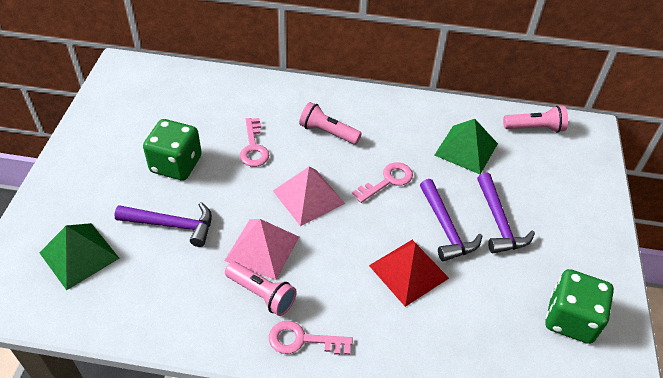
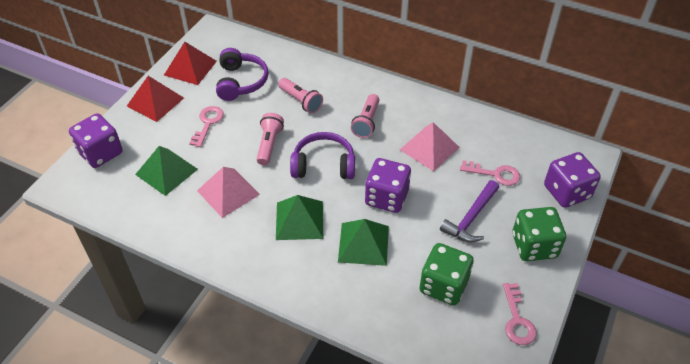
green pyramid: 2 -> 3
purple dice: 0 -> 3
purple hammer: 3 -> 1
purple headphones: 0 -> 2
red pyramid: 1 -> 2

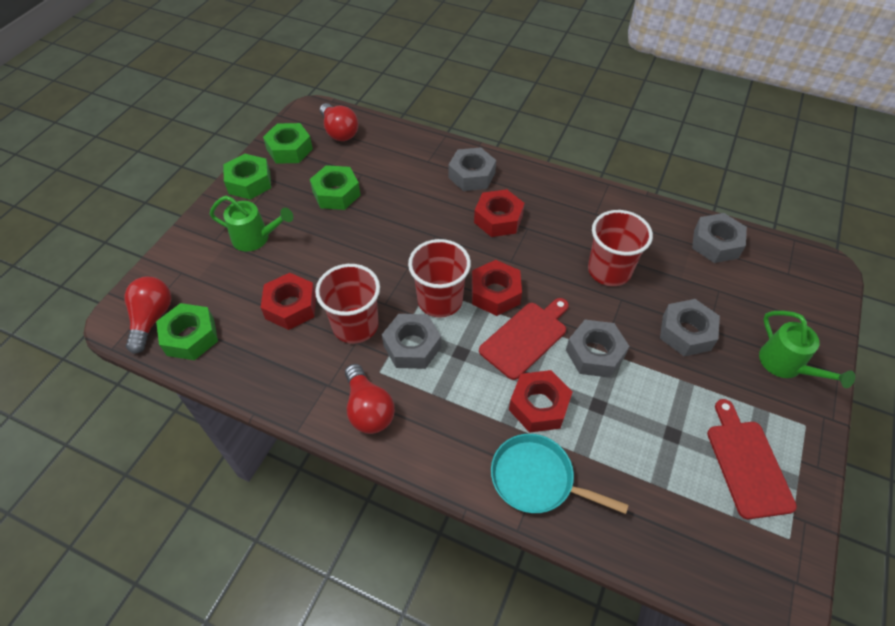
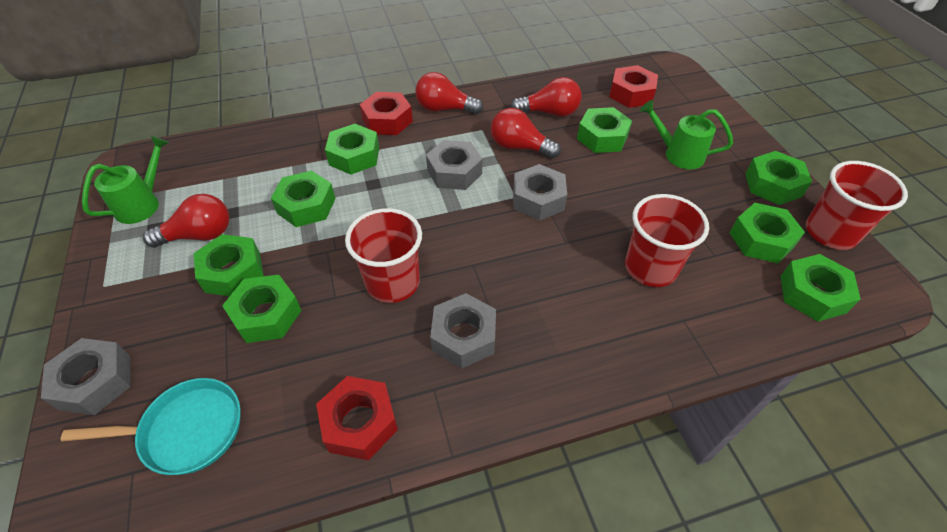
green nut: 4 -> 8
grey nut: 5 -> 4
red cutting board: 2 -> 0
red light bulb: 3 -> 4
red nut: 4 -> 3

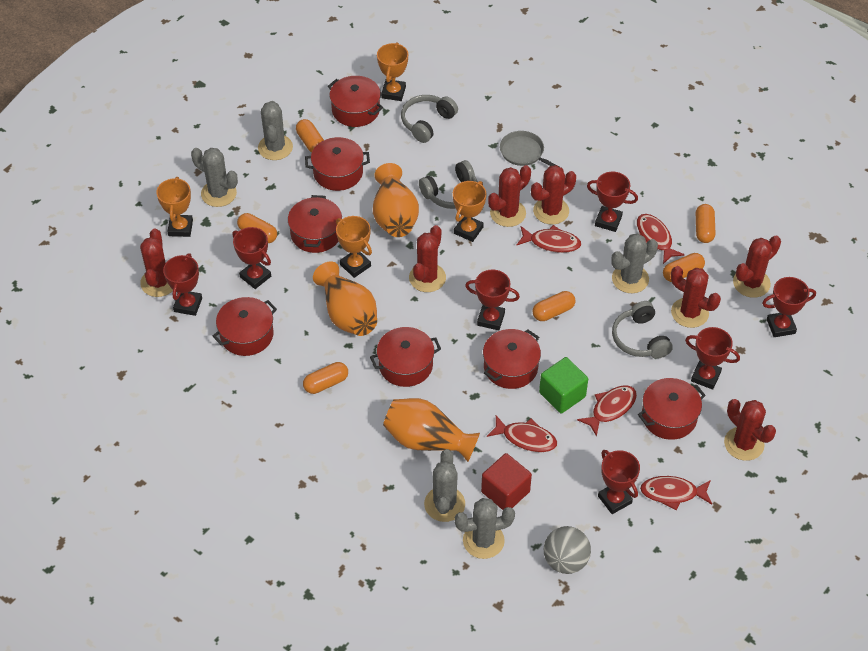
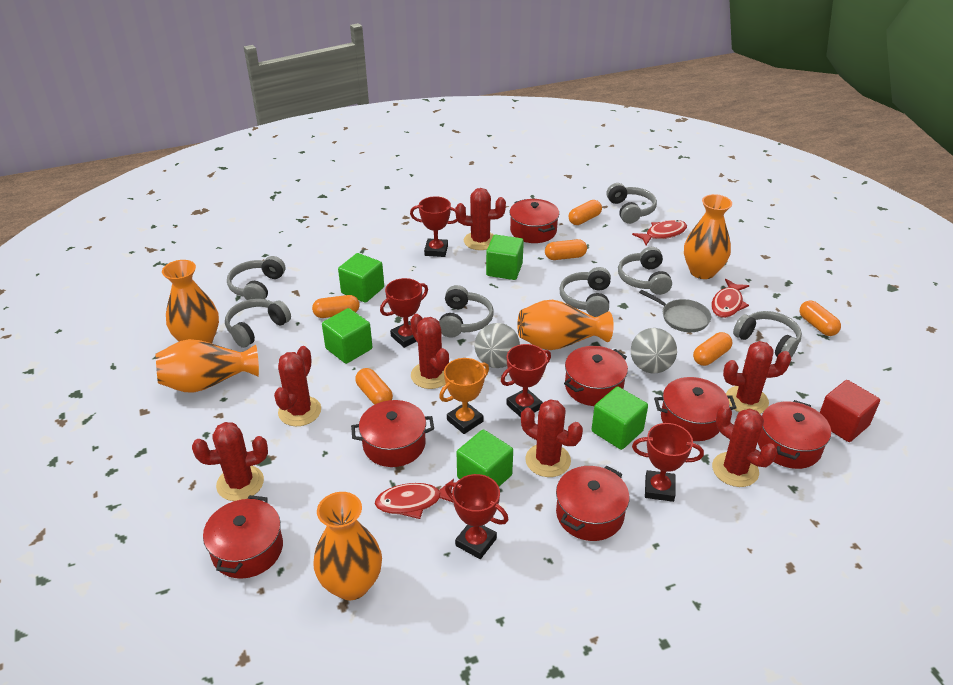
green cube: 1 -> 5
grey ball: 1 -> 2
grey cactus: 5 -> 0
grey headphones: 3 -> 7
orange trophy: 4 -> 1
orange vase: 3 -> 5
red fish: 5 -> 3
red trophy: 7 -> 5

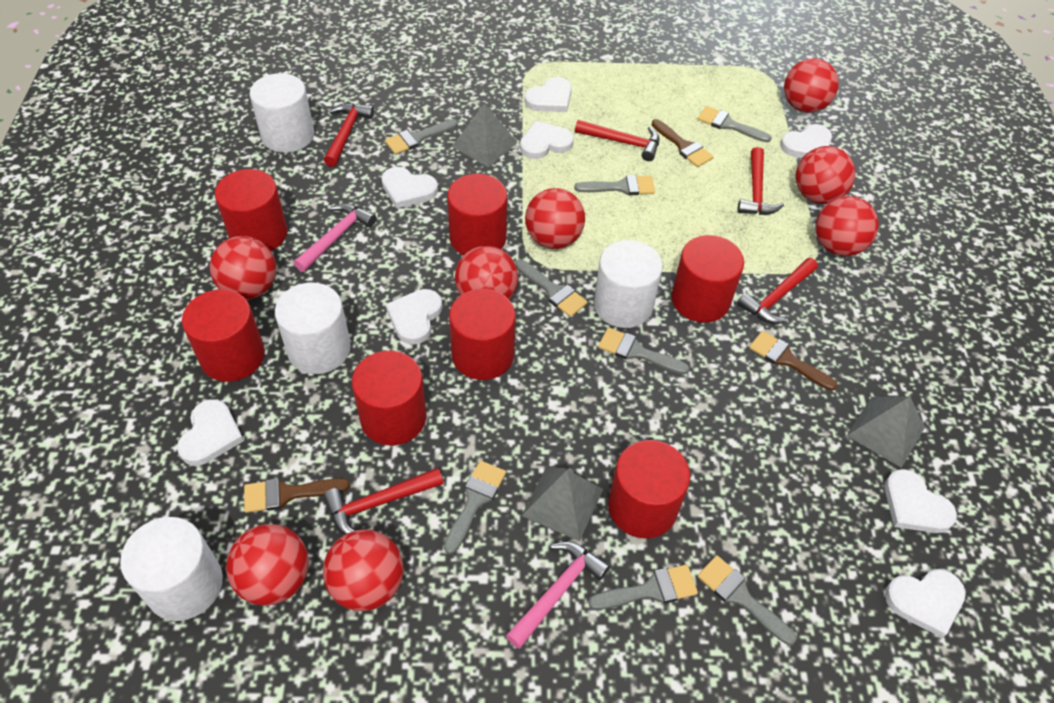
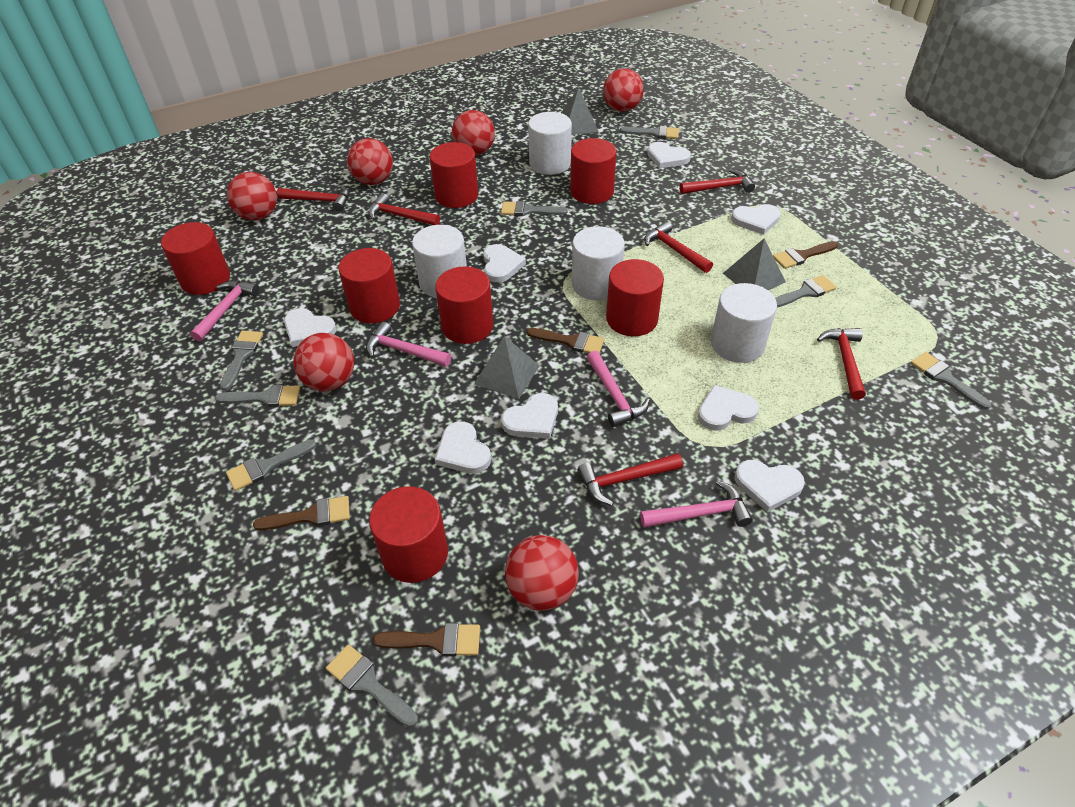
brown brush: 3 -> 4
pink hammer: 2 -> 4
red ball: 8 -> 6
red hammer: 5 -> 6

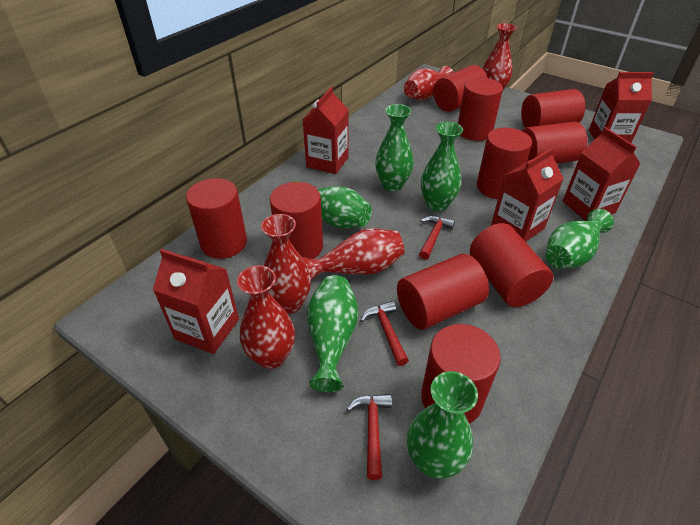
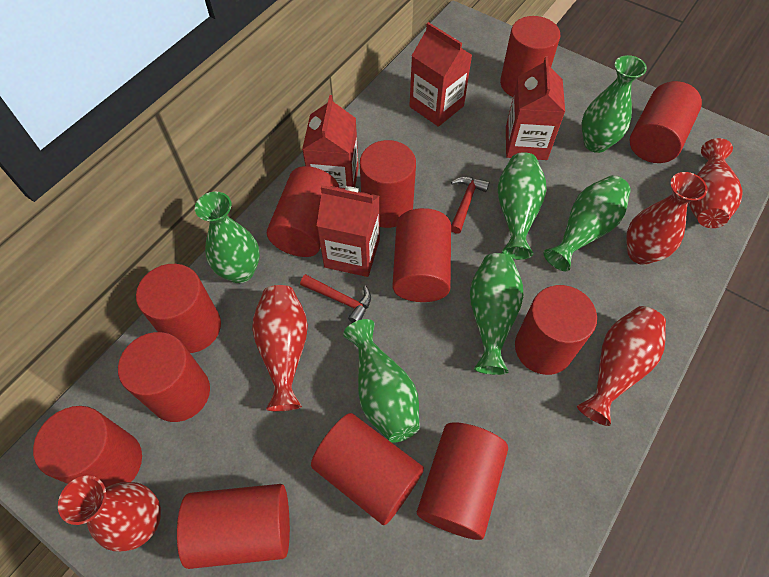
red carton: 5 -> 4
red cylinder: 10 -> 12
red hammer: 3 -> 2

☆ ☆ ☆ ☆ ☆

(WORK INSTRUCTION)
Return each line of the preceding material in which "grey" can be found.

(SOLUTION TO THIS PROBLEM)
grey nut: 5 -> 4
grey ball: 1 -> 2
grey cactus: 5 -> 0
grey headphones: 3 -> 7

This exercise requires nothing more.